### Action item
Reproduce all of the data below without alteration; exclude every picture.

### Dataset excerpt
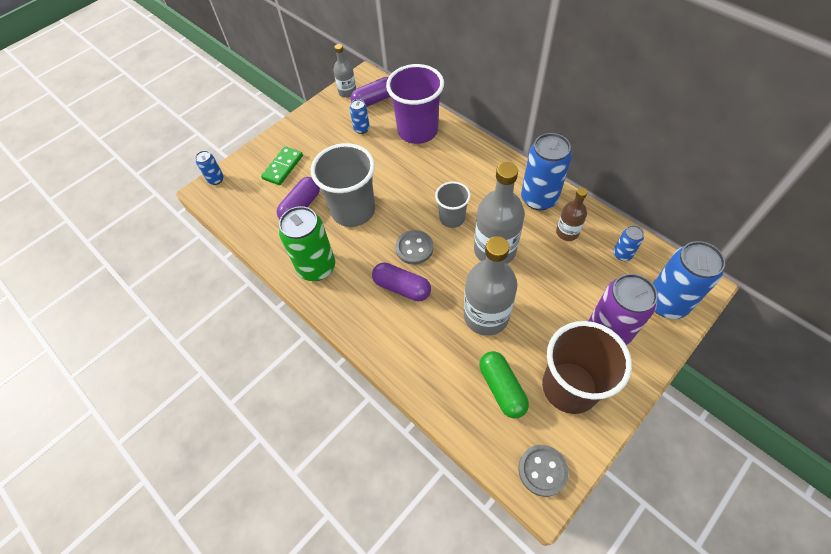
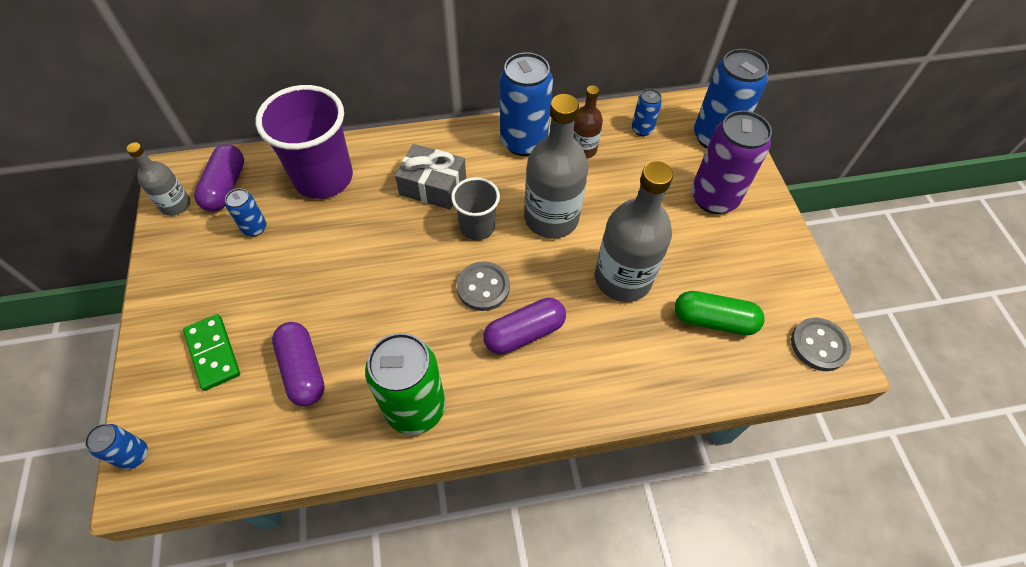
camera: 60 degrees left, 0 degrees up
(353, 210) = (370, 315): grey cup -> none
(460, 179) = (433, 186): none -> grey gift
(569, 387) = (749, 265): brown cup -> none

### Solution to this problem
camera: 60 degrees left, 0 degrees up
(353, 210) = (370, 315): grey cup -> none
(460, 179) = (433, 186): none -> grey gift
(569, 387) = (749, 265): brown cup -> none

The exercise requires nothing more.